_Exercise details:_ Copy verbatim the material from its first line to the line that holds "export.pdf: [495,14,528,56] ->", including that line.

_The records:_
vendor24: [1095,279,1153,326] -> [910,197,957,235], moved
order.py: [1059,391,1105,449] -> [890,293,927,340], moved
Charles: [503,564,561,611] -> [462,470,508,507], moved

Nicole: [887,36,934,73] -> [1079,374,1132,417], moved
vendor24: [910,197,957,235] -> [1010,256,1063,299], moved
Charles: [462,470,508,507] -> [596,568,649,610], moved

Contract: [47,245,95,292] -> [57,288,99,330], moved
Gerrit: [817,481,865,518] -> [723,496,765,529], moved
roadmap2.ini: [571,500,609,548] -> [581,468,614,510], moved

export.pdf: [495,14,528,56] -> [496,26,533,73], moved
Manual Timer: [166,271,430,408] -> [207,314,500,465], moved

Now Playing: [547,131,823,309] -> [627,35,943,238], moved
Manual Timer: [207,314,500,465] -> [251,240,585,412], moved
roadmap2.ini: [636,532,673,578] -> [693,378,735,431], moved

_Exercise result:_
vendor24: [1095,279,1153,326] -> [910,197,957,235], moved
order.py: [1059,391,1105,449] -> [890,293,927,340], moved
Charles: [503,564,561,611] -> [462,470,508,507], moved

Nicole: [887,36,934,73] -> [1079,374,1132,417], moved
vendor24: [910,197,957,235] -> [1010,256,1063,299], moved
Charles: [462,470,508,507] -> [596,568,649,610], moved

Contract: [47,245,95,292] -> [57,288,99,330], moved
Gerrit: [817,481,865,518] -> [723,496,765,529], moved
roadmap2.ini: [571,500,609,548] -> [581,468,614,510], moved

export.pdf: [495,14,528,56] -> [496,26,533,73], moved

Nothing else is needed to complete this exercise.